#### [What to produce]
Go through the entries below and print, exactly, the lines starting at the one with "to (362, 269)" and ending at the one with "(757, 265) x1.99", keeping both ends and no others.

= = = = =

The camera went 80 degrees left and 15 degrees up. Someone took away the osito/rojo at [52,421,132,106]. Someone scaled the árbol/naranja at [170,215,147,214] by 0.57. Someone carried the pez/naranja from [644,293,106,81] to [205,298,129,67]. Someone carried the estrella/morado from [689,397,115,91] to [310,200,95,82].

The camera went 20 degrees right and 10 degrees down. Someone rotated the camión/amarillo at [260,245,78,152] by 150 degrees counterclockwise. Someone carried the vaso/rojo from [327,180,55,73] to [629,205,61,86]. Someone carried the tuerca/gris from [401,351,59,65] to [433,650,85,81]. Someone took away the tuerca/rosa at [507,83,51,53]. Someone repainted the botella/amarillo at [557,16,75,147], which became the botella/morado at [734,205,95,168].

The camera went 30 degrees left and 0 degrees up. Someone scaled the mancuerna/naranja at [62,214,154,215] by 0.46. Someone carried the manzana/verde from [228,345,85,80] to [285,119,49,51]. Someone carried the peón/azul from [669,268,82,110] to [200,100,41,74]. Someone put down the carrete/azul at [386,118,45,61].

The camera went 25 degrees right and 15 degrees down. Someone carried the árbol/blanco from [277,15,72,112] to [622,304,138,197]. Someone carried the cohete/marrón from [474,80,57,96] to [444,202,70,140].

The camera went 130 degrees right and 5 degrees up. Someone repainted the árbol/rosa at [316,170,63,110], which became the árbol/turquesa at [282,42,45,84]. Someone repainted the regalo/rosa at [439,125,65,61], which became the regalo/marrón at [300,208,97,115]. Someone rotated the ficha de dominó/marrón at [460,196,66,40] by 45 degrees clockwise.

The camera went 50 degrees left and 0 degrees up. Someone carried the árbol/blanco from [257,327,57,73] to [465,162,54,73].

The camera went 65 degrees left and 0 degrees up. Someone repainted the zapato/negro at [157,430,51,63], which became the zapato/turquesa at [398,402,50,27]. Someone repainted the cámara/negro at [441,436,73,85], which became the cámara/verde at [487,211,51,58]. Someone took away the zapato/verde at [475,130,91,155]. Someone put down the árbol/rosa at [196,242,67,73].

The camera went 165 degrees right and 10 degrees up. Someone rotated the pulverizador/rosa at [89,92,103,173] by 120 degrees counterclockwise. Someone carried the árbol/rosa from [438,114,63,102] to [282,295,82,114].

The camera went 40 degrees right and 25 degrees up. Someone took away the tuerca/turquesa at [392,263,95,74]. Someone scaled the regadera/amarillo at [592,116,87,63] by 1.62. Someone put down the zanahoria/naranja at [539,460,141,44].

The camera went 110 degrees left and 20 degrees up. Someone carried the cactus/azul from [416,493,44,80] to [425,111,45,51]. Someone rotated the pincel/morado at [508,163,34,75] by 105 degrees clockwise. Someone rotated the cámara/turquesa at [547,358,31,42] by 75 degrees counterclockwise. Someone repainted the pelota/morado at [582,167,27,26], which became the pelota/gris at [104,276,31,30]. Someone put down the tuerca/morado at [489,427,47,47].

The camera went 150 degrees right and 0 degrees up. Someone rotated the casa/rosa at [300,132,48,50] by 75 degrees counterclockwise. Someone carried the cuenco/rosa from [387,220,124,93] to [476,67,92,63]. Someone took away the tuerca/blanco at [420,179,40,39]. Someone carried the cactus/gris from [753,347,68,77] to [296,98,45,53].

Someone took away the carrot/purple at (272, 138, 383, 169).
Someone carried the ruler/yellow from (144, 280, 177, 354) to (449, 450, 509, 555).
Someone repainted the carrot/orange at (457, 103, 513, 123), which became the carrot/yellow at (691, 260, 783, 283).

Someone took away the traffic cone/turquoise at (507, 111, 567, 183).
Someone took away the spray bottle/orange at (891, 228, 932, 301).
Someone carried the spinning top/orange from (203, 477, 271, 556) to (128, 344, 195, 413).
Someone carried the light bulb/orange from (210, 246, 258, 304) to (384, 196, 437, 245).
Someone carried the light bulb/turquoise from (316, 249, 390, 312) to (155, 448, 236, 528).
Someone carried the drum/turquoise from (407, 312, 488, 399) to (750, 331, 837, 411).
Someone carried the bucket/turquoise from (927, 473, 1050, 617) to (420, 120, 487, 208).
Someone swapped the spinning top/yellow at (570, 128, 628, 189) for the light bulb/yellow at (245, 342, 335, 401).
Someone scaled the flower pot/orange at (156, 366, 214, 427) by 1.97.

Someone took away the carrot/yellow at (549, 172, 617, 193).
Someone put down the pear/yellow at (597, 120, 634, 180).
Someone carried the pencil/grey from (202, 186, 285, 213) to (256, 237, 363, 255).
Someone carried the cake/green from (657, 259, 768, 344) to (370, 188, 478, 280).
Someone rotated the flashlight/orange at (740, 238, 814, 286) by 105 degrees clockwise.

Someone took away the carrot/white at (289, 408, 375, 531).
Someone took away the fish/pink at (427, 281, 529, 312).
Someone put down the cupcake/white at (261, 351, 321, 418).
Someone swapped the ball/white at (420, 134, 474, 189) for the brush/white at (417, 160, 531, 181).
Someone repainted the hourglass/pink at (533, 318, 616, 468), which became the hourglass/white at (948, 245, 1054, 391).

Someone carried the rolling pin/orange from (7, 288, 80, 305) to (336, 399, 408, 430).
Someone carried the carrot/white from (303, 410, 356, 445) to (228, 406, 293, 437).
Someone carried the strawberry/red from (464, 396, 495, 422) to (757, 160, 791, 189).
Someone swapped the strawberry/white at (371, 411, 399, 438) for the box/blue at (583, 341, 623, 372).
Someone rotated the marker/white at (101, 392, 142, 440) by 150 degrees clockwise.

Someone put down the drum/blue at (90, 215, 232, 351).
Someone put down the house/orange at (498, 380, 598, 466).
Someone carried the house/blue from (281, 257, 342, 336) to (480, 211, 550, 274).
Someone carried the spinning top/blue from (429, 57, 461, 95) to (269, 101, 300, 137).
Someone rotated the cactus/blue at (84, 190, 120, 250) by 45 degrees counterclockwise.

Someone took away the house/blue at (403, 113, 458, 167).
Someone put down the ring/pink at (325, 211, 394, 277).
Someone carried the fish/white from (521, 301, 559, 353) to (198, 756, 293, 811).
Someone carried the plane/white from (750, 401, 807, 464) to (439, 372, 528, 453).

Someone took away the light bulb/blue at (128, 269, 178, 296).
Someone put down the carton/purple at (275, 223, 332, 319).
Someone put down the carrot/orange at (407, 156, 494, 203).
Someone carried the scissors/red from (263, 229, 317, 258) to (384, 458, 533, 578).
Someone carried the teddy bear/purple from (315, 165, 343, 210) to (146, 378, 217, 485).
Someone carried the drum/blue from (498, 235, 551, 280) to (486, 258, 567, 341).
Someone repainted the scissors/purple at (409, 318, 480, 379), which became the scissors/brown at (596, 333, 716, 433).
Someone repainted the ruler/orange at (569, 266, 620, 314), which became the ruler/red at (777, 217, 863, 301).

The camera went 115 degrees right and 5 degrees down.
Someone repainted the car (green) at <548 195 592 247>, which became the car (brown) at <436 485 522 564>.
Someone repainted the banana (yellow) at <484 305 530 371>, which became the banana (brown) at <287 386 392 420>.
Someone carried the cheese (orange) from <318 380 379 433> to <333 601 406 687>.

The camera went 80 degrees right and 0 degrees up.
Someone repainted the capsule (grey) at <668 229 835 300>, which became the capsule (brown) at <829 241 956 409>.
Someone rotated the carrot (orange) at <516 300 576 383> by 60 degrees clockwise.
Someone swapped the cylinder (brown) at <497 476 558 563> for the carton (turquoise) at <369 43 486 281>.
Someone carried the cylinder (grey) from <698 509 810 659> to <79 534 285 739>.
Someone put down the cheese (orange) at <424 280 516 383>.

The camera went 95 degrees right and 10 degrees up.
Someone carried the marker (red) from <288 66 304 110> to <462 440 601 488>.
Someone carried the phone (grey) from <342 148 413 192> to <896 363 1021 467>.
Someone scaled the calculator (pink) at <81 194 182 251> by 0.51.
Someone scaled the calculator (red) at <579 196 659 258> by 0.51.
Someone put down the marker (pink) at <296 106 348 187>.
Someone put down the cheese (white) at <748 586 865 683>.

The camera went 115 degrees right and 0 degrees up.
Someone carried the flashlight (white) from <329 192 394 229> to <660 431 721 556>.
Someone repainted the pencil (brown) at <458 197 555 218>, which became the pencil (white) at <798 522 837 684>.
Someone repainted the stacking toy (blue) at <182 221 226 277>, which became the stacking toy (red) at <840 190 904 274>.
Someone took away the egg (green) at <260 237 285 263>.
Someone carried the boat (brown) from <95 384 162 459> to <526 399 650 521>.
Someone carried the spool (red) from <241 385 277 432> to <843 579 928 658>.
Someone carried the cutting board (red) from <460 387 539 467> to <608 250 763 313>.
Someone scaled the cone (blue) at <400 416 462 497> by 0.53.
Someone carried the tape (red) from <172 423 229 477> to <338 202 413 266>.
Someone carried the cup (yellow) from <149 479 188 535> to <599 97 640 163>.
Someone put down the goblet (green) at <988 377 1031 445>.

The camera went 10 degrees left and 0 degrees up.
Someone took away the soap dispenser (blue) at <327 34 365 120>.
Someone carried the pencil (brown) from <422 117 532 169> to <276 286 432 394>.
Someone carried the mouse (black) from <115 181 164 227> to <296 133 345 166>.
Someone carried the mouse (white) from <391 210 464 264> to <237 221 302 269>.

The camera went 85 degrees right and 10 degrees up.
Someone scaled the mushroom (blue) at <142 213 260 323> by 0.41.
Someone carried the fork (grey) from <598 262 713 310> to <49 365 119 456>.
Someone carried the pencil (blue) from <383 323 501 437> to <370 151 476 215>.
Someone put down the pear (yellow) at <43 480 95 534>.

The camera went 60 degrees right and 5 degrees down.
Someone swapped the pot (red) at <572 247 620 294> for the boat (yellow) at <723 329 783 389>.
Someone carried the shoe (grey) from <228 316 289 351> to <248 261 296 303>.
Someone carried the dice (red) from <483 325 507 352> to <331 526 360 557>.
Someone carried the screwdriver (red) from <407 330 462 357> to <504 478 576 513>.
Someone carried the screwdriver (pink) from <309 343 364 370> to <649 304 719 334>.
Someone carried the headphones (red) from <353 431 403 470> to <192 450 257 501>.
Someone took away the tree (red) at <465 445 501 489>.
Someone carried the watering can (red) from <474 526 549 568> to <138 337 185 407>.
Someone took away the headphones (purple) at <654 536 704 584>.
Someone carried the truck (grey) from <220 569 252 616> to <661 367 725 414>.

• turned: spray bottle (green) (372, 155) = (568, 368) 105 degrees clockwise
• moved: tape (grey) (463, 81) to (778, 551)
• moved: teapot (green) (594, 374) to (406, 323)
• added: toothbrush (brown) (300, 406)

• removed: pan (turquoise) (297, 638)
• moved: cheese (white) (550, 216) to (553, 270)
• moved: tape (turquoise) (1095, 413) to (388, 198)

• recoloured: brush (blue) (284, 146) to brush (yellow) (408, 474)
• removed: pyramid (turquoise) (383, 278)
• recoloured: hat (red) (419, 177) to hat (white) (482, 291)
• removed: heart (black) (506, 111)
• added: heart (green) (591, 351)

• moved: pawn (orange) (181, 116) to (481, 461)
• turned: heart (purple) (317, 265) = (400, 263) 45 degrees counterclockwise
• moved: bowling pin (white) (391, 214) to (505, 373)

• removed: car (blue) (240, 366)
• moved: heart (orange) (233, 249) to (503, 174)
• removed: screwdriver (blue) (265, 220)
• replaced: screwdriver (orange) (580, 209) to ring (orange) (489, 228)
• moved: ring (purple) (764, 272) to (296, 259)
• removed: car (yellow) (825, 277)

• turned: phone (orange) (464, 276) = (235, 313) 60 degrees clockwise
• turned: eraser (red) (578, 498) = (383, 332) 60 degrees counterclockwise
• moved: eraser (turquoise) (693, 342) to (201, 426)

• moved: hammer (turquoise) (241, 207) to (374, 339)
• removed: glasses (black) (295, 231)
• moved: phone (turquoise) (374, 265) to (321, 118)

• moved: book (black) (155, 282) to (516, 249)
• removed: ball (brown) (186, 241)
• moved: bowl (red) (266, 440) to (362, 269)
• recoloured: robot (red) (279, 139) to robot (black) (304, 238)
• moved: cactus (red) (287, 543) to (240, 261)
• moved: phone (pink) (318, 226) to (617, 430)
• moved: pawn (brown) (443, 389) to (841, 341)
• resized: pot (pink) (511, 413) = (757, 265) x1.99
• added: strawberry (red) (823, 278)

= = = = =

#### [Exercise output]
• moved: bowl (red) (266, 440) to (362, 269)
• recoloured: robot (red) (279, 139) to robot (black) (304, 238)
• moved: cactus (red) (287, 543) to (240, 261)
• moved: phone (pink) (318, 226) to (617, 430)
• moved: pawn (brown) (443, 389) to (841, 341)
• resized: pot (pink) (511, 413) = (757, 265) x1.99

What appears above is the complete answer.